**WHAT TO WORK ON**
Look over the entries and say how many lines include the word "this". Only the number, please.

PROVIDED RECORDS below:

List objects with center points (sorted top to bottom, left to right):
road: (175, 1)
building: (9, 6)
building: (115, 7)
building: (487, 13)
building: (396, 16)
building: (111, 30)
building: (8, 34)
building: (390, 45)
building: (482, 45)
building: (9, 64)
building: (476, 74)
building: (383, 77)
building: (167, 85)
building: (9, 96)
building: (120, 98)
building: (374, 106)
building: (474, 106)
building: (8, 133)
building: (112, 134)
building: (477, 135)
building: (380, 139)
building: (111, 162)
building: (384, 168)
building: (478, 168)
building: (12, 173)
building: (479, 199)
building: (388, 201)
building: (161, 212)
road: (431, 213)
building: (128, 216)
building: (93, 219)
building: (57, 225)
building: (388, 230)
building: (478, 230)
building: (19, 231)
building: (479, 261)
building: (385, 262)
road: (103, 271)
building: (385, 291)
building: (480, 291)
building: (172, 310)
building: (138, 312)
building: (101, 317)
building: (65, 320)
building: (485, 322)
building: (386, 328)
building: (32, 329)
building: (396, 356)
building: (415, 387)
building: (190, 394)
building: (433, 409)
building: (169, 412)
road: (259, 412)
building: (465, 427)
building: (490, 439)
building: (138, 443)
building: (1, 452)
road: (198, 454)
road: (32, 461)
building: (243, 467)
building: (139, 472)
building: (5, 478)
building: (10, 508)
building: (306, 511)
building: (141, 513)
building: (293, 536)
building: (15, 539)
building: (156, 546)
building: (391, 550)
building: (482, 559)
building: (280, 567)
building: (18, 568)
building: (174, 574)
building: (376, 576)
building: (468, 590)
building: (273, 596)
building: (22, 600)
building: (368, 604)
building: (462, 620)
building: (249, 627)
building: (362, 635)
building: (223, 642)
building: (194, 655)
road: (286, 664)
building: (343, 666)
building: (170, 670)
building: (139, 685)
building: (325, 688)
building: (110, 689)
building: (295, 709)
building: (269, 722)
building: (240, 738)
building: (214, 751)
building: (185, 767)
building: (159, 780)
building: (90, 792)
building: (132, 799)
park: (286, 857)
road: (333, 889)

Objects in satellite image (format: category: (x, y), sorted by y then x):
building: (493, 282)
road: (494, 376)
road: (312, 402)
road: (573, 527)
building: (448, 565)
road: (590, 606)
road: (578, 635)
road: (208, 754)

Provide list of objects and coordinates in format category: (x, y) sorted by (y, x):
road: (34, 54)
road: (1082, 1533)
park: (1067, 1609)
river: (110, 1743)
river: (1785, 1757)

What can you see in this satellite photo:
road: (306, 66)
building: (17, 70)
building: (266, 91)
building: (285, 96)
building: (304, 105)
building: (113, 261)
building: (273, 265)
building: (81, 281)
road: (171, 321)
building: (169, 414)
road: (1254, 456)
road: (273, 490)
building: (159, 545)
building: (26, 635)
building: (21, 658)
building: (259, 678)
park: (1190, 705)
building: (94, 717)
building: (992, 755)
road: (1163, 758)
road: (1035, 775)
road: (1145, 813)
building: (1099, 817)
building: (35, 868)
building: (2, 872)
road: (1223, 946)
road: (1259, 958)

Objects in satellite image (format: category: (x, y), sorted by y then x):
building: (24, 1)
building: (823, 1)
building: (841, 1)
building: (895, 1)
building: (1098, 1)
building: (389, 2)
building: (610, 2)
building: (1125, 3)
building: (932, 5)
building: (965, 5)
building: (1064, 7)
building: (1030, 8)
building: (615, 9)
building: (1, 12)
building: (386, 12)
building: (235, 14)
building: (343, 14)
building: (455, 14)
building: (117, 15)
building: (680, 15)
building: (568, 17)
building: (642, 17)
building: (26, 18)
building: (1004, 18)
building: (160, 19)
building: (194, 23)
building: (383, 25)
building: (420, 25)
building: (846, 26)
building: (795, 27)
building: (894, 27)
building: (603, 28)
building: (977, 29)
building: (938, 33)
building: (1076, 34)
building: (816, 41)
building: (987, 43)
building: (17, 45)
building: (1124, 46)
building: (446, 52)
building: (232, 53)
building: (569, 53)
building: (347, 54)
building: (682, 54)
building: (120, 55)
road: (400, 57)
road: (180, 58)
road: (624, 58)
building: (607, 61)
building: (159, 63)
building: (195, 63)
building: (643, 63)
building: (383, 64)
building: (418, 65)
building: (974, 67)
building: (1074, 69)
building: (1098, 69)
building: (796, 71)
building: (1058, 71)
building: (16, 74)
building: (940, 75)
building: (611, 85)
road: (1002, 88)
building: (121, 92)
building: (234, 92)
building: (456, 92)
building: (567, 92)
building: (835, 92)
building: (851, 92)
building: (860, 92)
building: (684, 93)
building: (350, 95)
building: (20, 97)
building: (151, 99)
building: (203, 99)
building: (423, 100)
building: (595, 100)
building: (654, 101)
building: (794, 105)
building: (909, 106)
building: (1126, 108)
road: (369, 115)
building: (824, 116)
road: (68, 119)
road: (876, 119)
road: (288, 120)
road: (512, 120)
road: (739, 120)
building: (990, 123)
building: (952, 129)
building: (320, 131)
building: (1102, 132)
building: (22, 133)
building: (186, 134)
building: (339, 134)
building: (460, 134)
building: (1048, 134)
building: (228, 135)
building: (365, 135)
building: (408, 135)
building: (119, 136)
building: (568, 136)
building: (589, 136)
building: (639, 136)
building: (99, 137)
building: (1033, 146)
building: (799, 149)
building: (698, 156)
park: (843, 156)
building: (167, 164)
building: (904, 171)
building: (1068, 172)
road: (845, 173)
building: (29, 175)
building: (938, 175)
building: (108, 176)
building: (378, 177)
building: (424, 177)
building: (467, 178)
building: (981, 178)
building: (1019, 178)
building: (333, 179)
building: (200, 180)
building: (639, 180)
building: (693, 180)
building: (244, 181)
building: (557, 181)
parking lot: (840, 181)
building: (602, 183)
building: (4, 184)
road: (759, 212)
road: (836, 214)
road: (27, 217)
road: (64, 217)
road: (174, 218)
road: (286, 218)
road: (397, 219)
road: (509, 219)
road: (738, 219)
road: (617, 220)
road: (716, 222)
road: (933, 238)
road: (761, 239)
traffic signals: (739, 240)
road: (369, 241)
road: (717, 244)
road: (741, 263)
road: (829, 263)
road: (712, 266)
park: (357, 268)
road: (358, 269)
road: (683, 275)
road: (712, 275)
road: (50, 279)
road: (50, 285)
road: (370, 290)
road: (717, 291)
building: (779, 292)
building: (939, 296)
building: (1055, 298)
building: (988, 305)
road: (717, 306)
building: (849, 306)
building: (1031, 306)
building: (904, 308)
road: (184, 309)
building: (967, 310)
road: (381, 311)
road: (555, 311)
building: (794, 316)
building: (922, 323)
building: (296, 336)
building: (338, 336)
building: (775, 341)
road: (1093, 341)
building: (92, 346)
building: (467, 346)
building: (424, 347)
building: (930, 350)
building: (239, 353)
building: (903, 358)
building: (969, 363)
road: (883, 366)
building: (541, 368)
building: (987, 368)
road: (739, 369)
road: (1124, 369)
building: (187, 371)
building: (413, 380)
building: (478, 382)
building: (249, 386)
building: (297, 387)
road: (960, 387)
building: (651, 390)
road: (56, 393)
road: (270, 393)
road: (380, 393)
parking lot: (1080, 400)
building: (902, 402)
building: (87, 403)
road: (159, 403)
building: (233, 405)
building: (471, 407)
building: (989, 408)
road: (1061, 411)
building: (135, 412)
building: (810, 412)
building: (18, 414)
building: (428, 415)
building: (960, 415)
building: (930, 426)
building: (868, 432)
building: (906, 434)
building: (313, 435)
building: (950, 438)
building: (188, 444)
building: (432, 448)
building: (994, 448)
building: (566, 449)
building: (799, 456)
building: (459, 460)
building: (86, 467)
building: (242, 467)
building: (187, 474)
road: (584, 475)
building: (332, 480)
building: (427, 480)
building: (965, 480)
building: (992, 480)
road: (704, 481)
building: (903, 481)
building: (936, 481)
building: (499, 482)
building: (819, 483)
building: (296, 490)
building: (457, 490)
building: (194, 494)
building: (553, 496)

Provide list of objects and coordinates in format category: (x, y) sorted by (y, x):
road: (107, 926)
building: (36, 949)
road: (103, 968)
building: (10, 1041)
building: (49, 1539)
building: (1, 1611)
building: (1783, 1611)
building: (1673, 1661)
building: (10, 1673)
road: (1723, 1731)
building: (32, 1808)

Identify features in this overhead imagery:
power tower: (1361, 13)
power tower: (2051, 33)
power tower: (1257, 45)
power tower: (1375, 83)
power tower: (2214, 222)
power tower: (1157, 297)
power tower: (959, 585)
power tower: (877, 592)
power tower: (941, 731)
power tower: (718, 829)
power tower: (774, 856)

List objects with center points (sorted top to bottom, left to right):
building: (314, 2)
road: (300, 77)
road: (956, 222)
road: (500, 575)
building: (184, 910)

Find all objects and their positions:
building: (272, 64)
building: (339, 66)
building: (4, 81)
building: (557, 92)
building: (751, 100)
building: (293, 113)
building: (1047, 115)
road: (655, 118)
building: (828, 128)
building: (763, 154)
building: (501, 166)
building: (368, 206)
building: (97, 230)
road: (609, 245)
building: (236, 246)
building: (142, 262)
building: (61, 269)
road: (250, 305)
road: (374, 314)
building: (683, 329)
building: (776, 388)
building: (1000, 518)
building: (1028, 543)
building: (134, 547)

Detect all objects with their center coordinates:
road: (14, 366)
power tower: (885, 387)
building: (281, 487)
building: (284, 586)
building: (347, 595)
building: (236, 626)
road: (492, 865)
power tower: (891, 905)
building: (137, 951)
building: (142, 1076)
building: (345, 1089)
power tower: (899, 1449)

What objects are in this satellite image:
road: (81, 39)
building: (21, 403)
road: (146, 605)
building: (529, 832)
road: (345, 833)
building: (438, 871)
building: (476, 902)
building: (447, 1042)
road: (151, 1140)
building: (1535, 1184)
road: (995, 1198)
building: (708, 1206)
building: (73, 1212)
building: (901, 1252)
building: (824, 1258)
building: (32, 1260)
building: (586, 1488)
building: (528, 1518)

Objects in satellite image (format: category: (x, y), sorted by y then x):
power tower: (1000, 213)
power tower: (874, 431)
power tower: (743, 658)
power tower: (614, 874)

End of PROVIDED RECORDS.

**ANSWER TO THE PROBLEM**
3